*** SUPPLIED RECORDS Section Begins ***
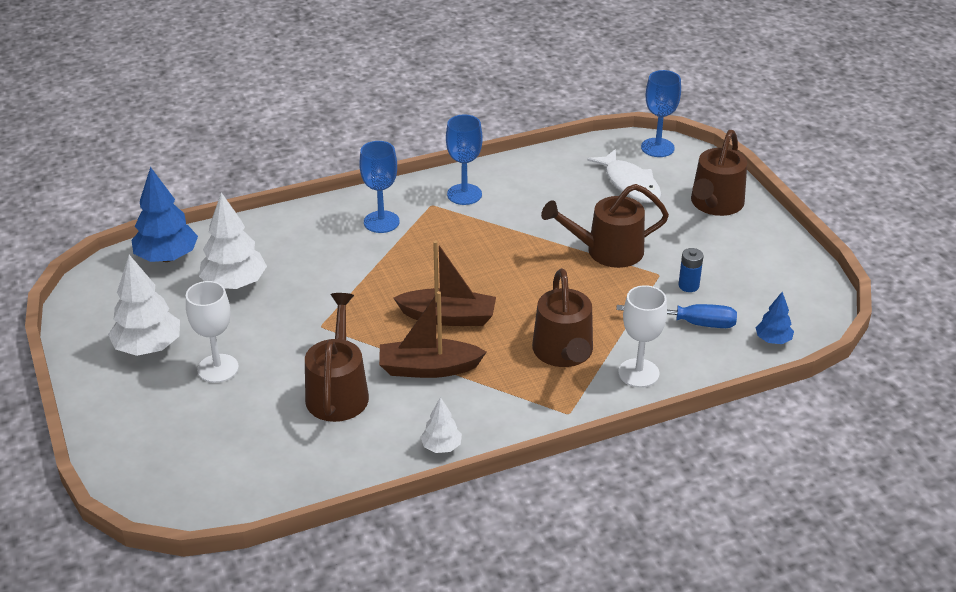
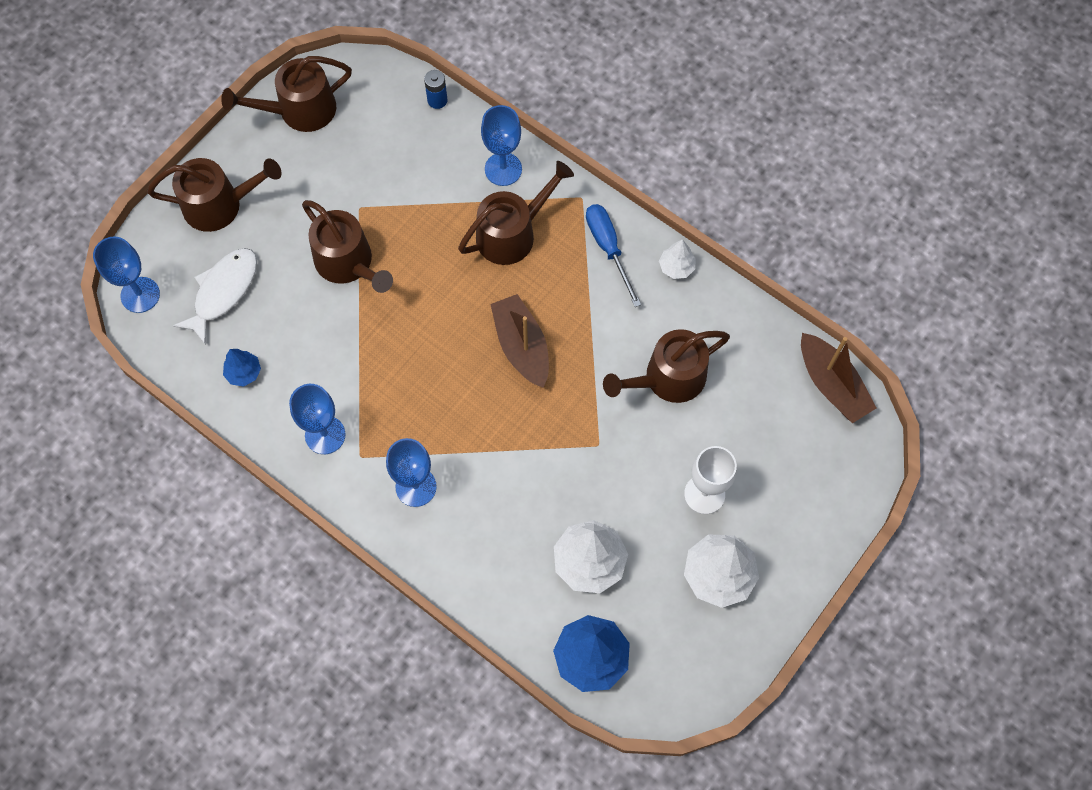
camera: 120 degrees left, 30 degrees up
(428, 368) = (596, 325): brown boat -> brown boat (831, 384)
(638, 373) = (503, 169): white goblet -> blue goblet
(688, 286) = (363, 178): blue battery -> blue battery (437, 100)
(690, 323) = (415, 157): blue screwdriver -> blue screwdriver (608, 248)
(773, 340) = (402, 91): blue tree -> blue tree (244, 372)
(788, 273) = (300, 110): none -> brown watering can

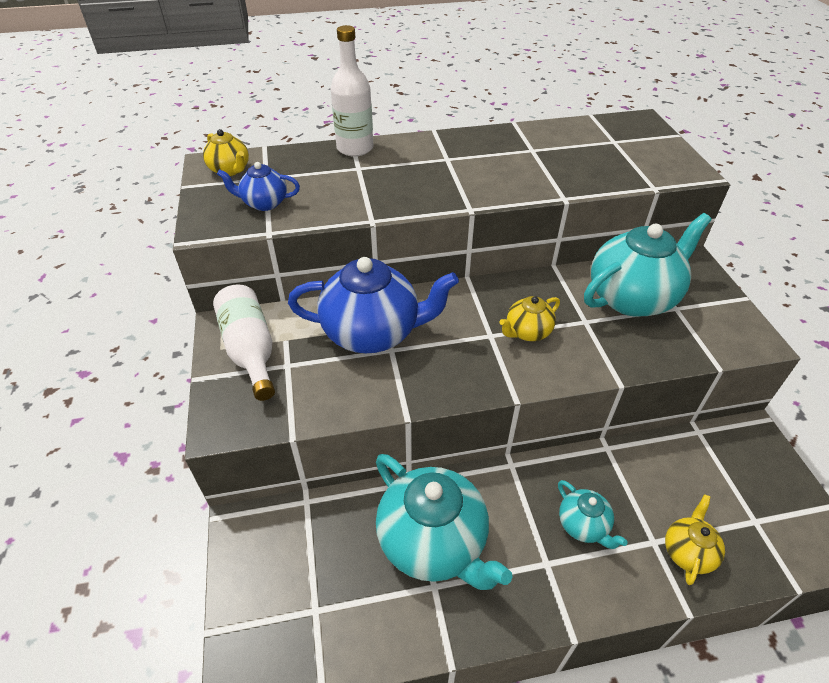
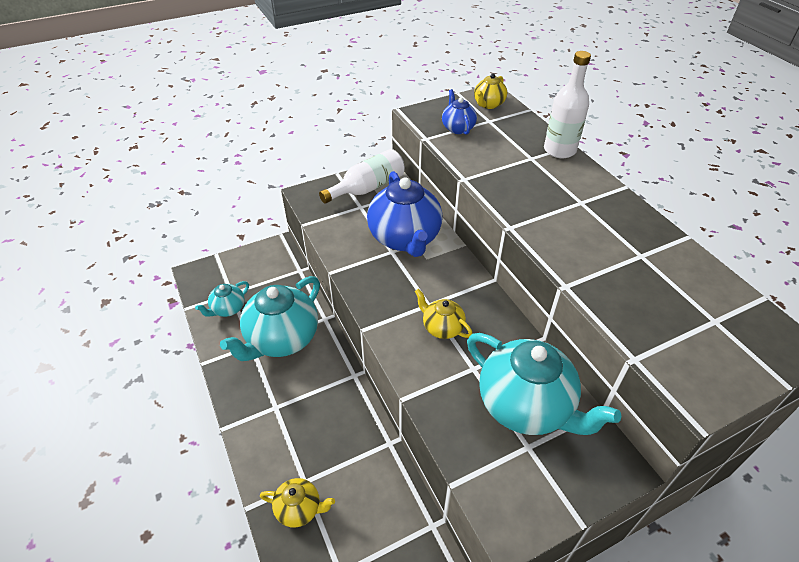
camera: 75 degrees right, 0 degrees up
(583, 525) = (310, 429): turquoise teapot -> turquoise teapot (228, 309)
*** SUPPLIED RECORDS Section Ends ***
▸ **WORK INSTRUCTION**
From the data, work out how many lines include the word "degrees"; the reply is that number and nothing else.

▸ **SOLUTION**
2